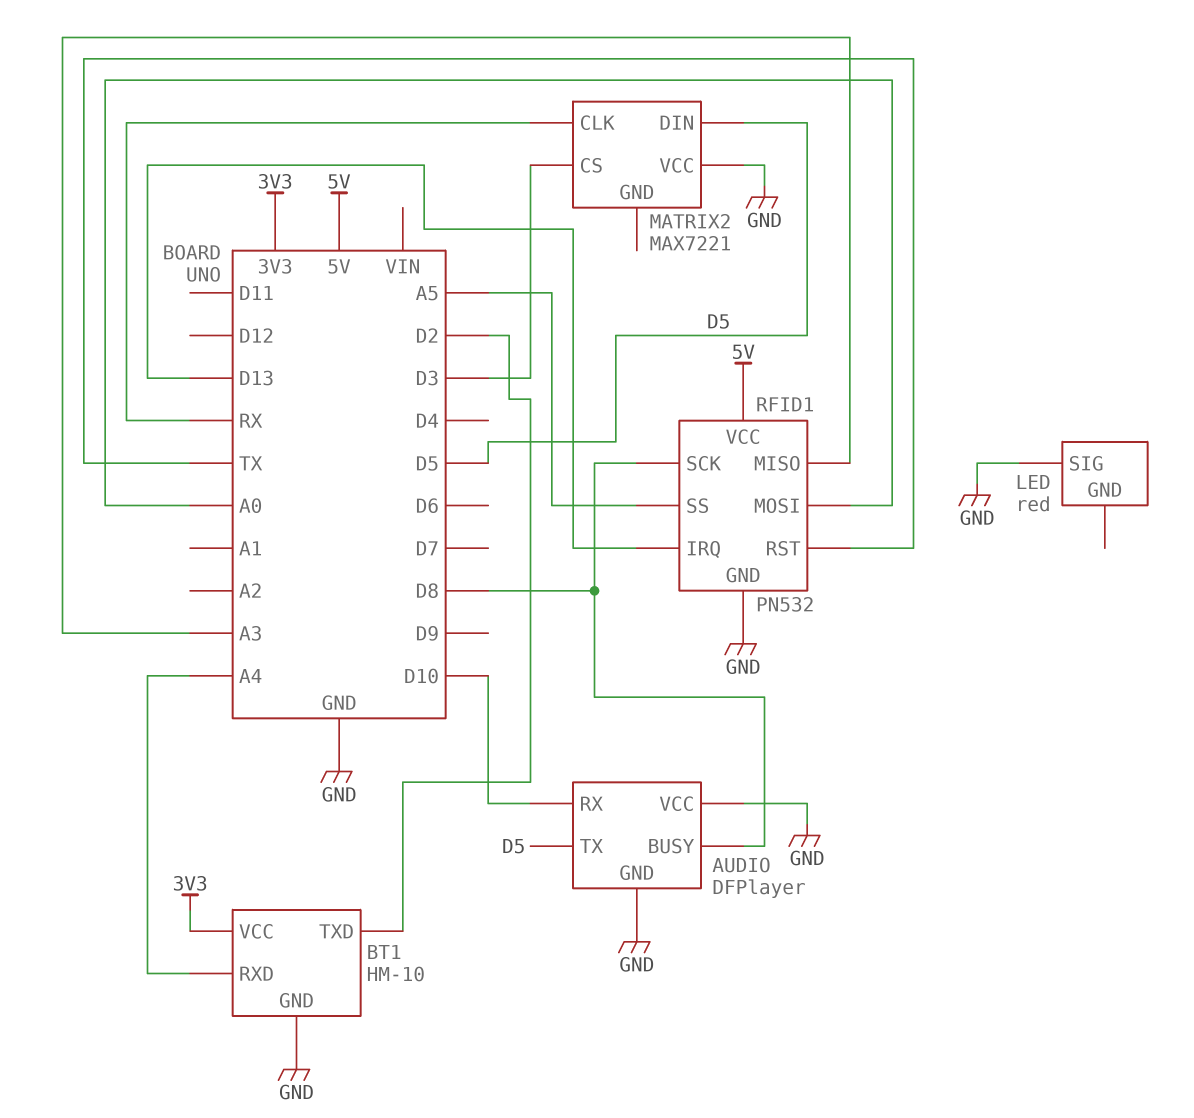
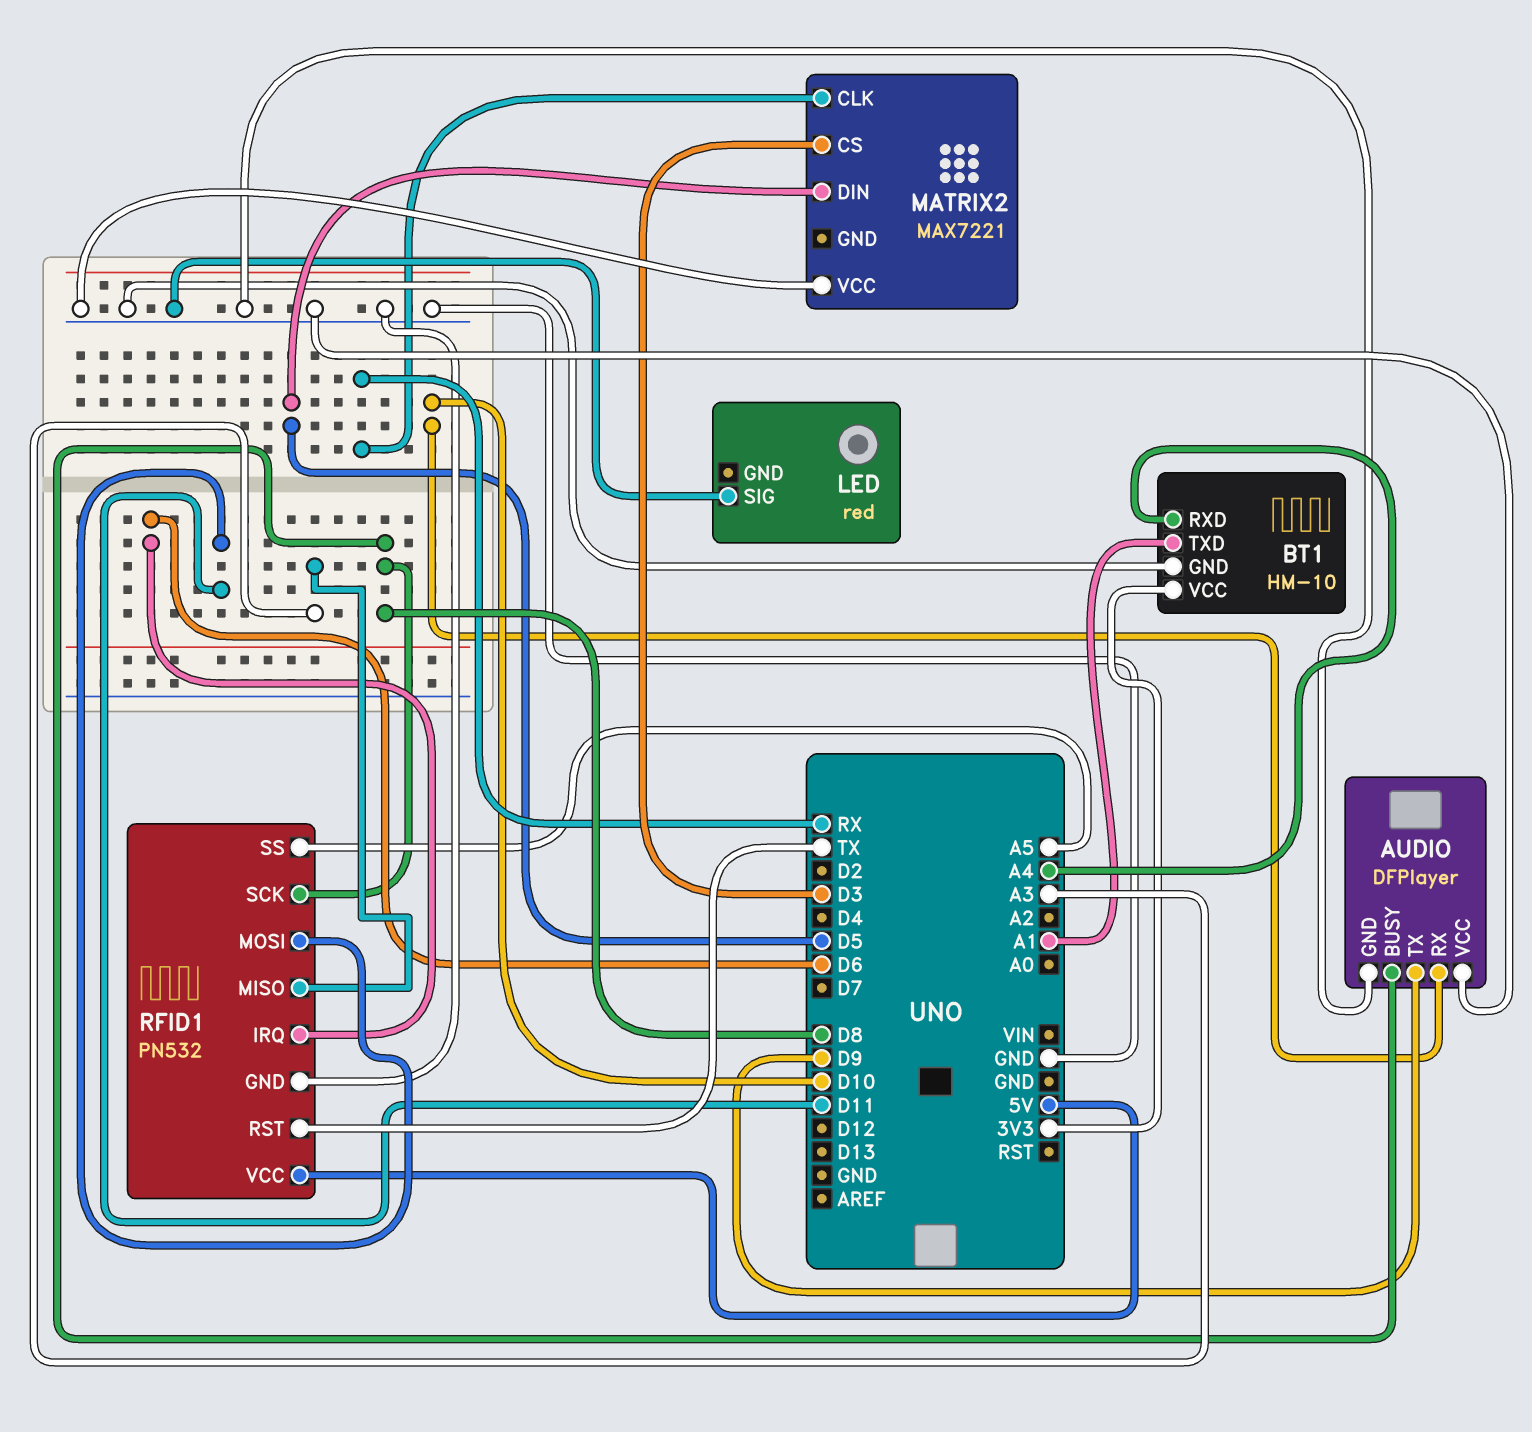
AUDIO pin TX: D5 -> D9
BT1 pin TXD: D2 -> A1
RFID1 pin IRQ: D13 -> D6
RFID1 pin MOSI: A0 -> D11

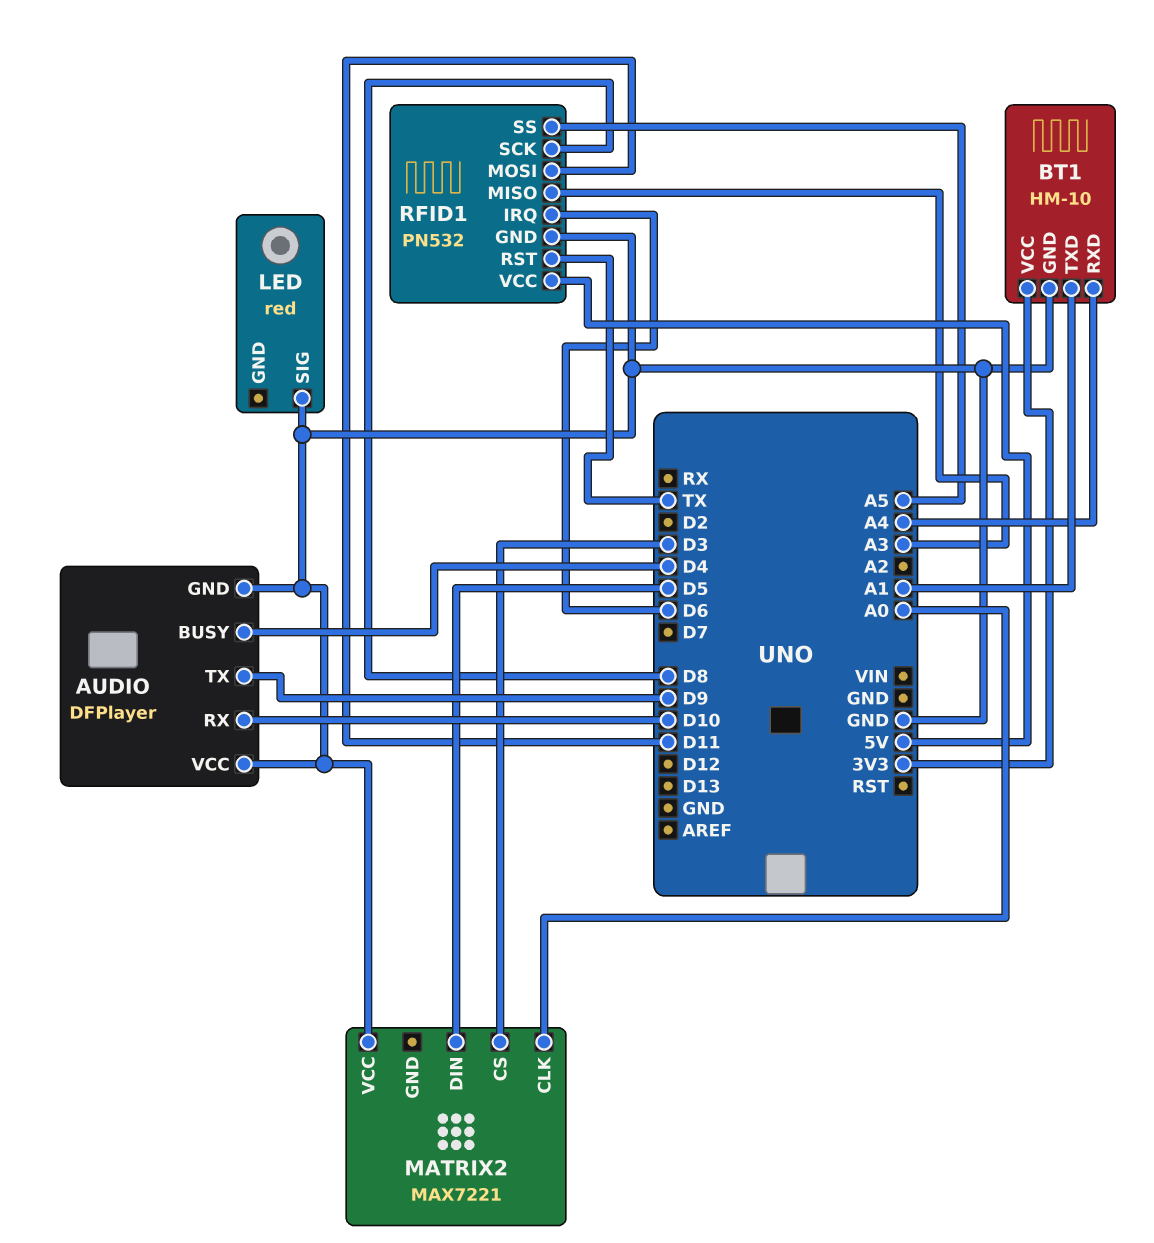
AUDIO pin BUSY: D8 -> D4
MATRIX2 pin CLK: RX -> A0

★ ★ ★ ★ ★

* **ASSIGNMENT**:
Reproduce every record above exactly, but leave out the pictures.

* **EXERCISE ANSWER**:
AUDIO pin TX: D5 -> D9
BT1 pin TXD: D2 -> A1
RFID1 pin IRQ: D13 -> D6
RFID1 pin MOSI: A0 -> D11

AUDIO pin BUSY: D8 -> D4
MATRIX2 pin CLK: RX -> A0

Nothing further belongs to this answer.